DATA TO USE>
<<<<

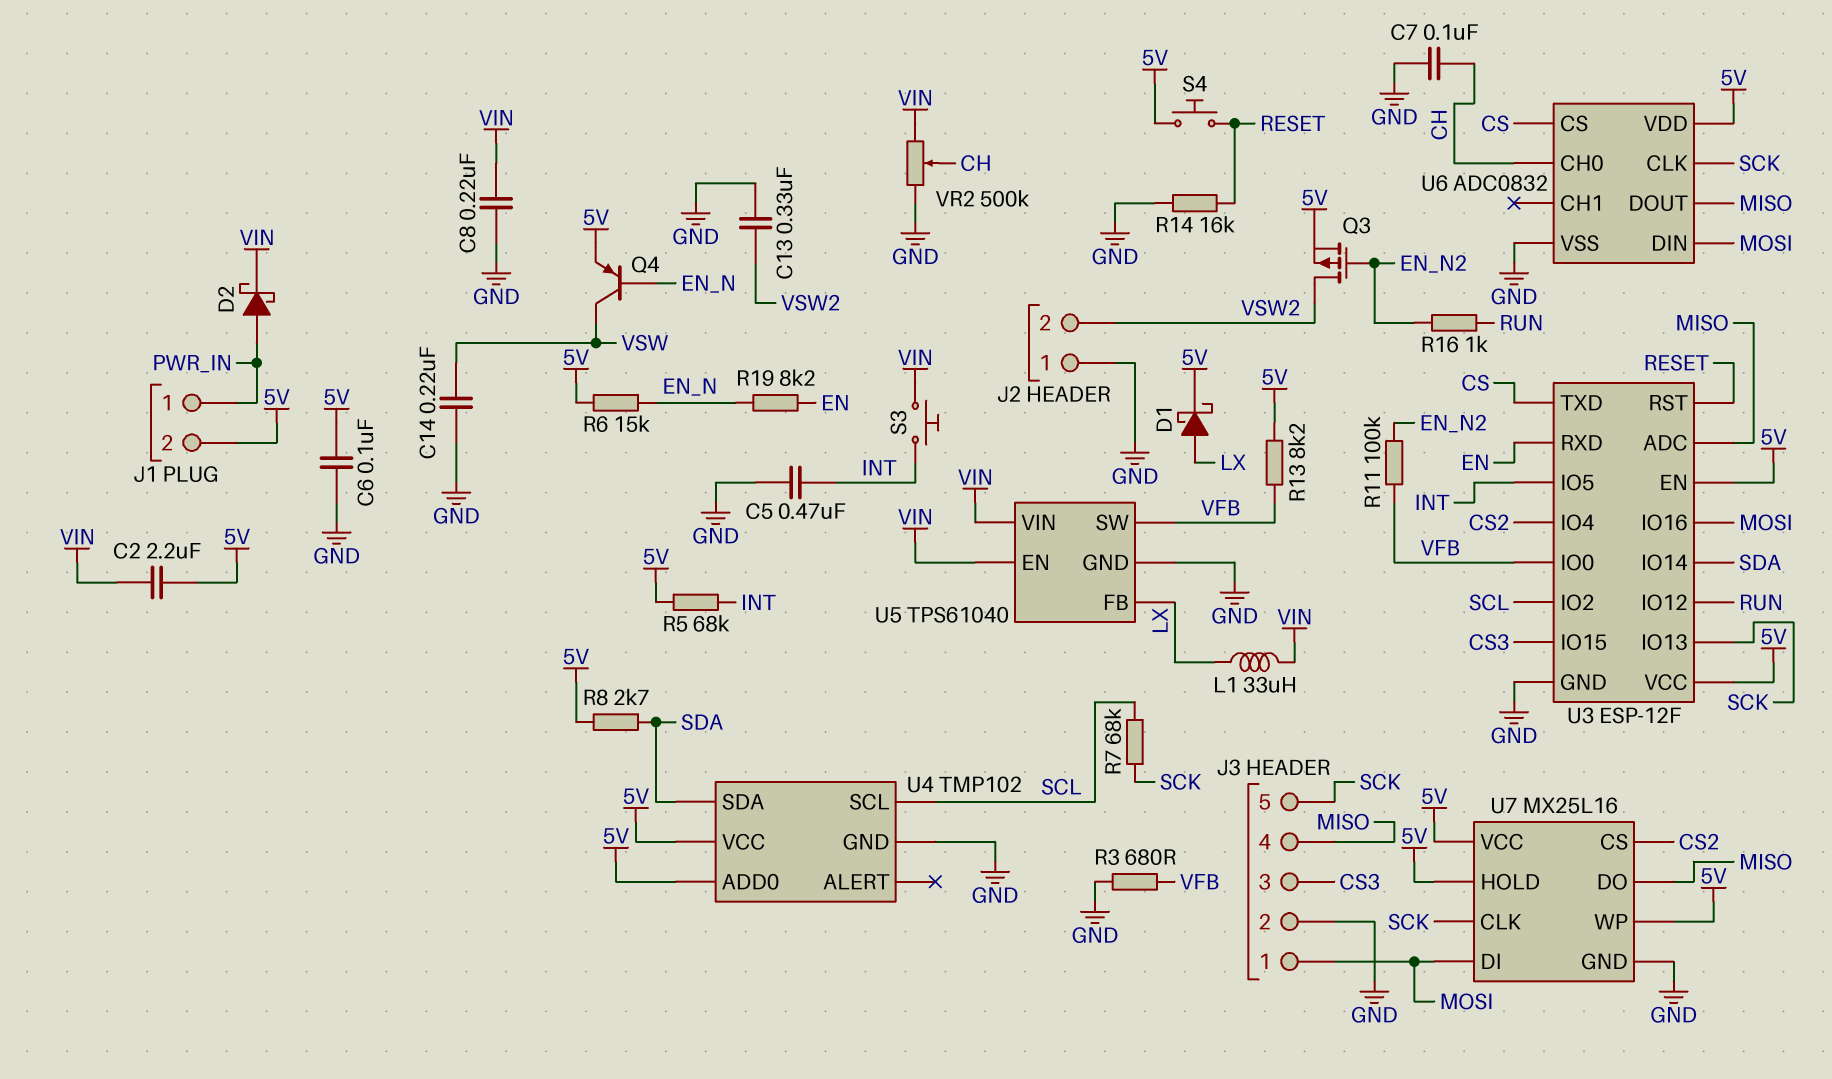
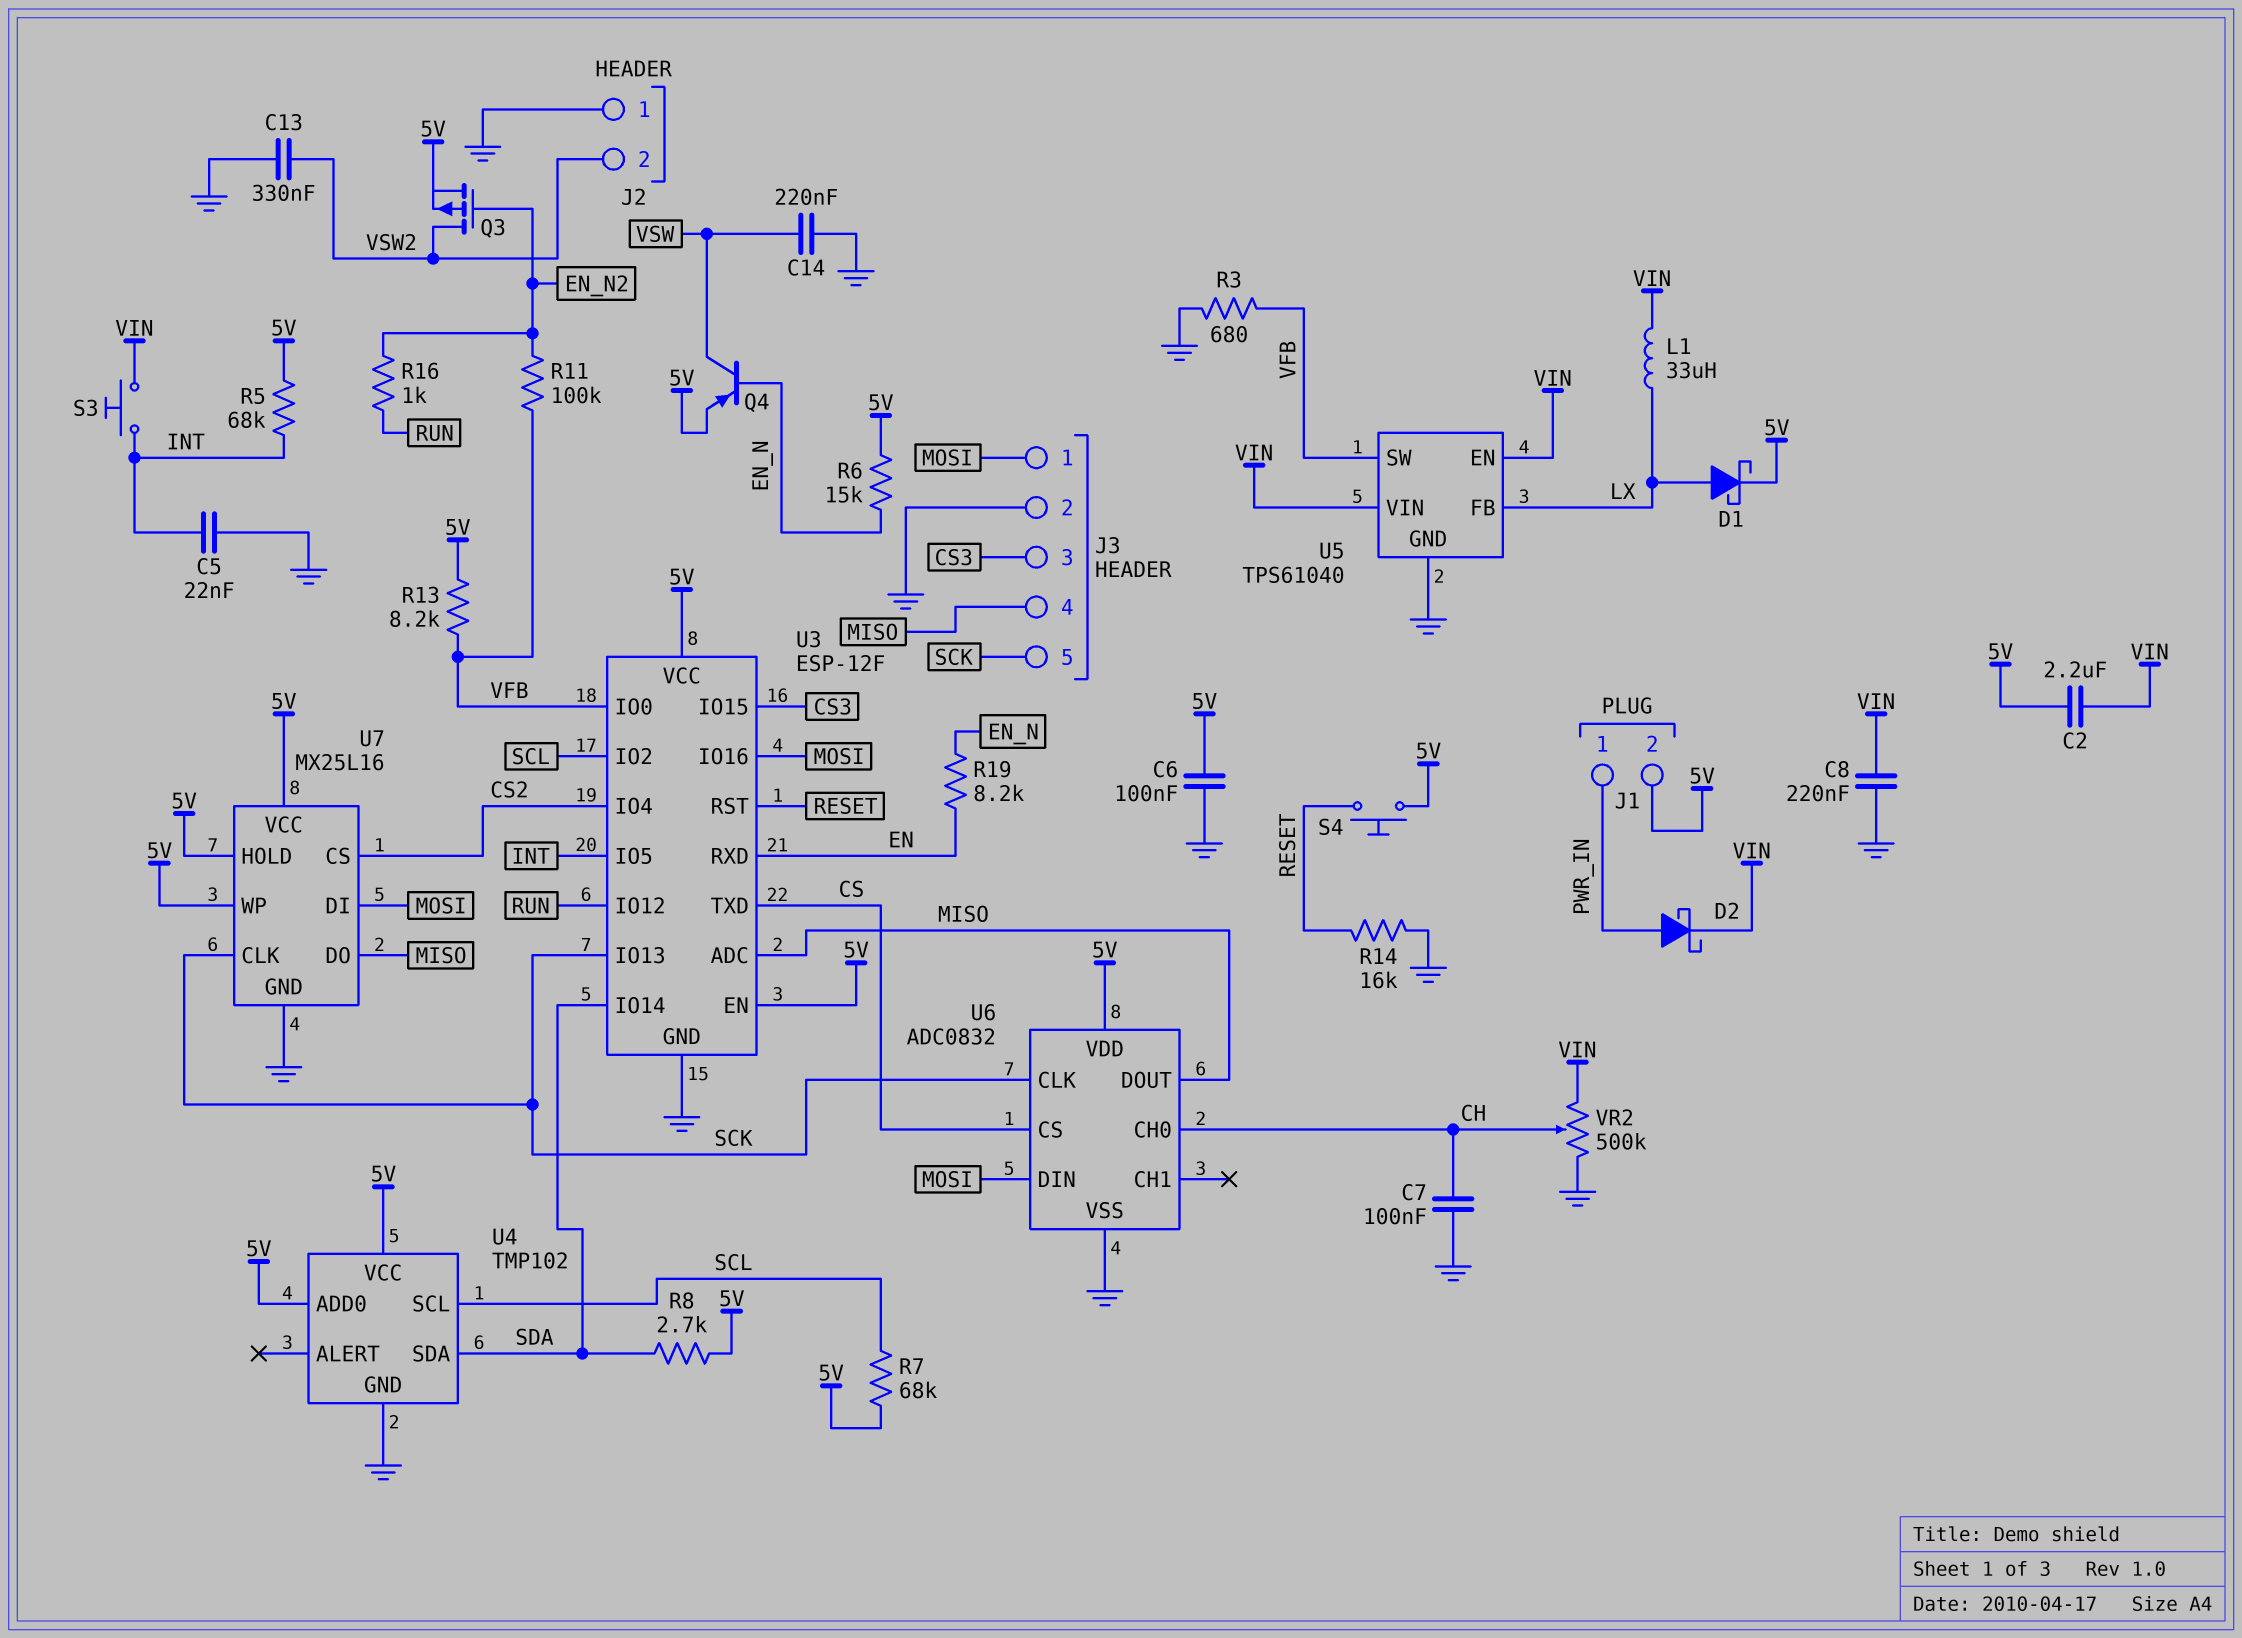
C5: 470nF (GND, INT) -> 22nF (GND, INT)
R7: 68k (SCK, SCL) -> 68k (5V, SCL)

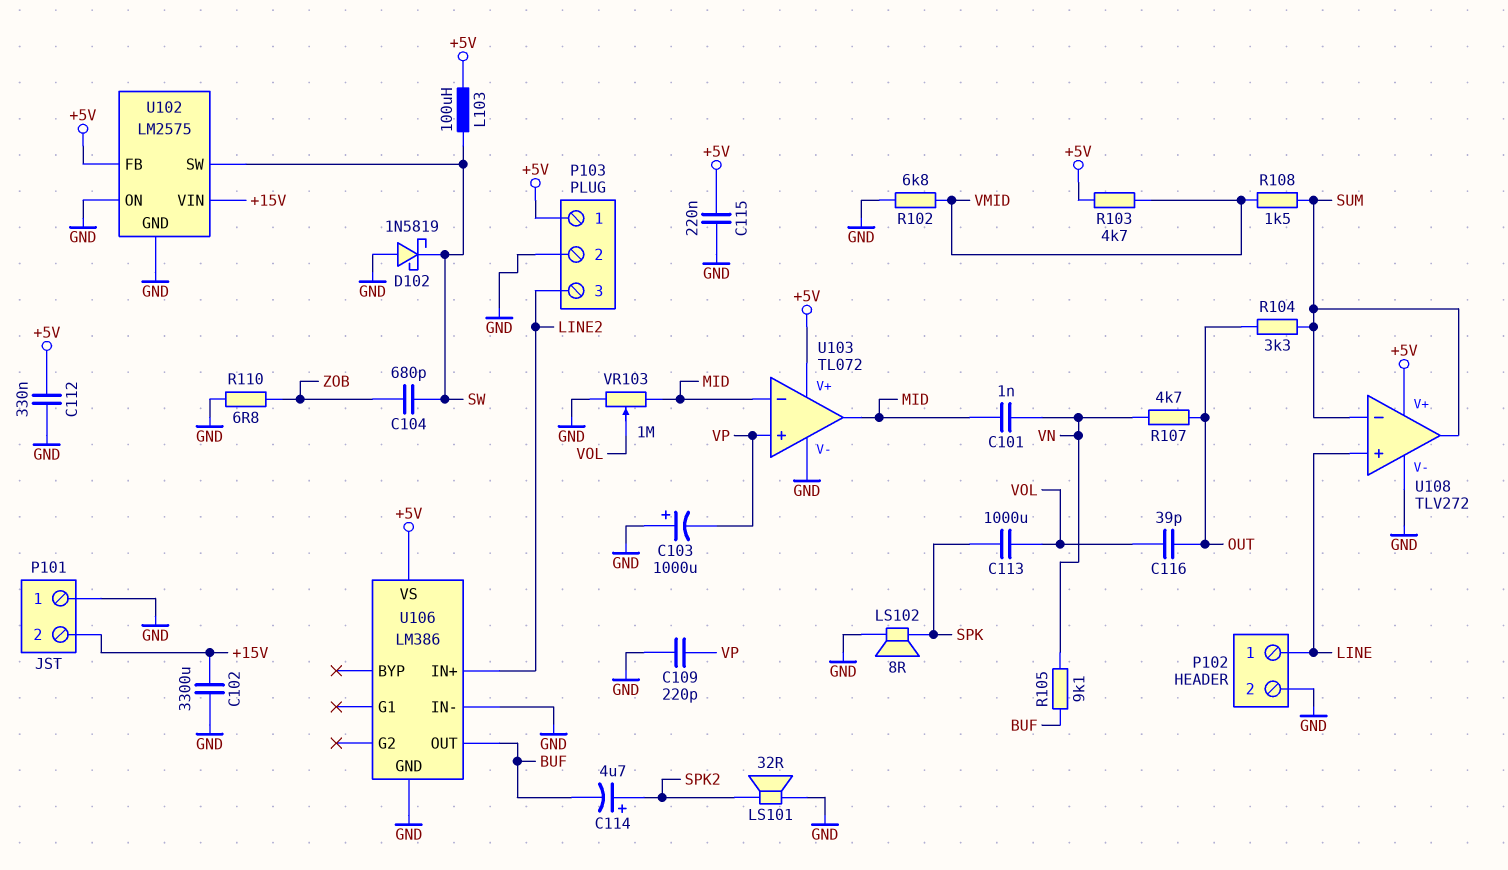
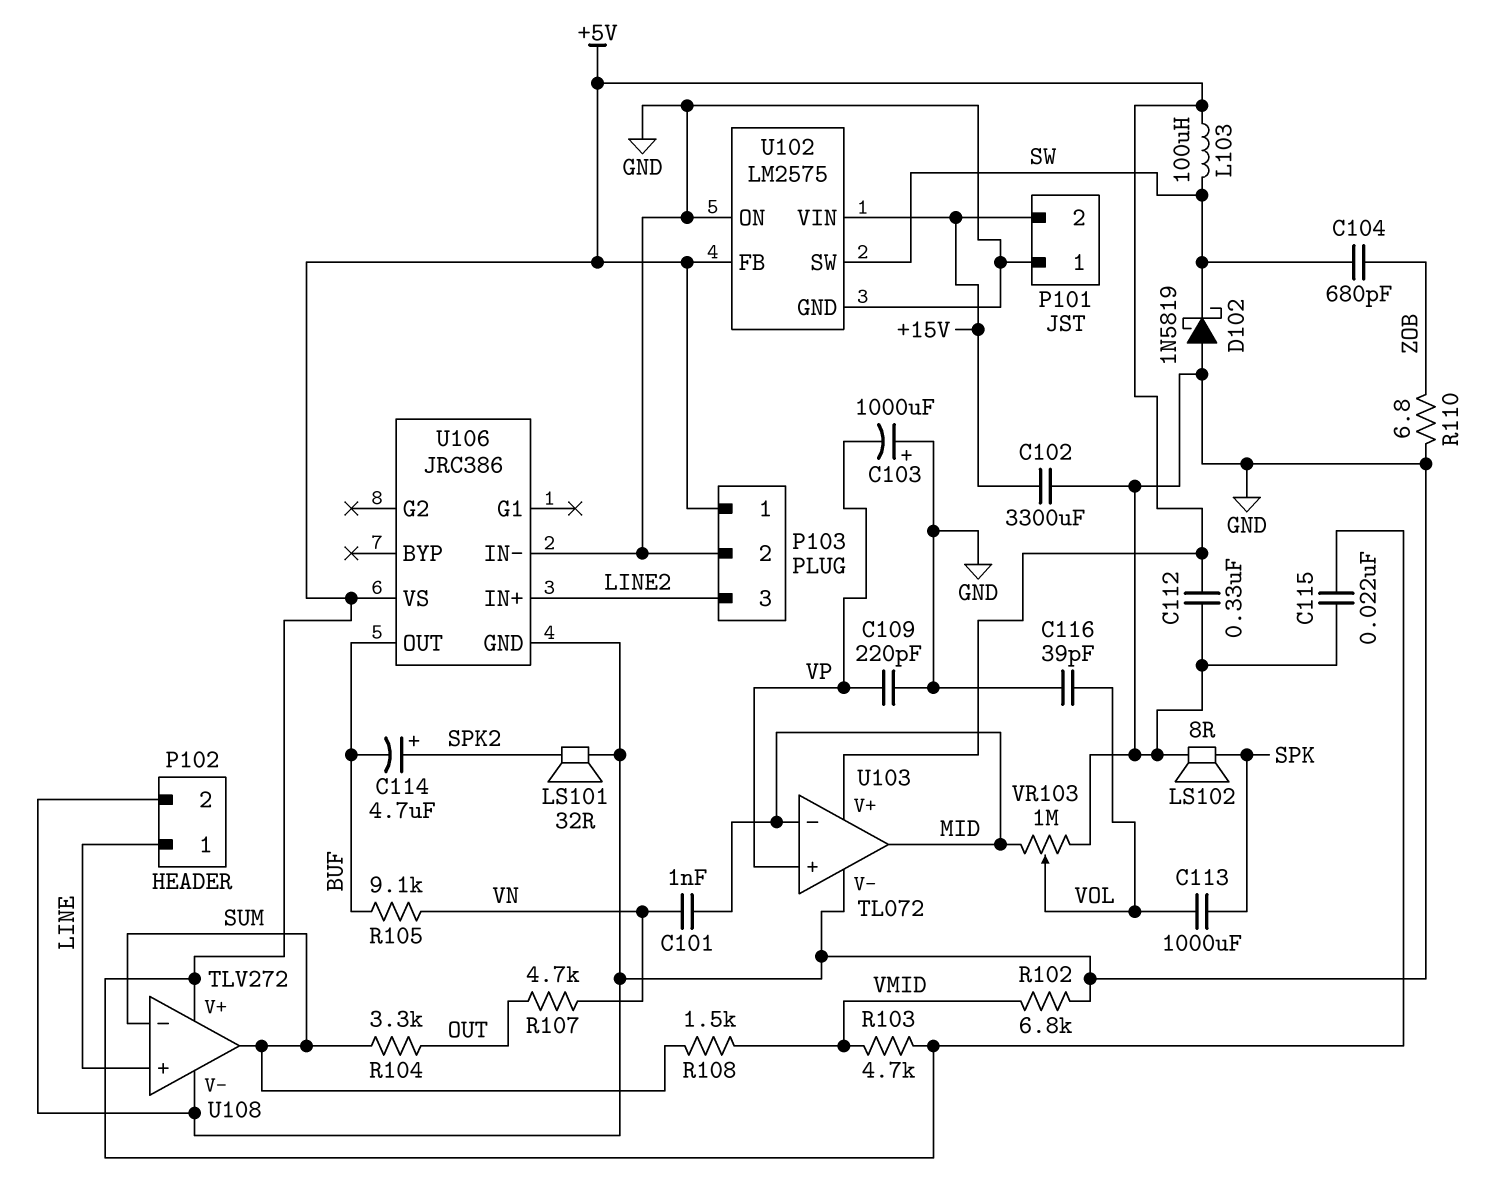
C115: 220nF (+5V, GND) -> 22nF (+5V, GND)
C116: 39pF (OUT, VOL) -> 39pF (GND, VOL)
U106: LM386 -> JRC386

>>>>

Without changing a word, retype the data above and omit its pictures.

SOLUTION TO THE EXERCISE>
C5: 470nF (GND, INT) -> 22nF (GND, INT)
R7: 68k (SCK, SCL) -> 68k (5V, SCL)

C115: 220nF (+5V, GND) -> 22nF (+5V, GND)
C116: 39pF (OUT, VOL) -> 39pF (GND, VOL)
U106: LM386 -> JRC386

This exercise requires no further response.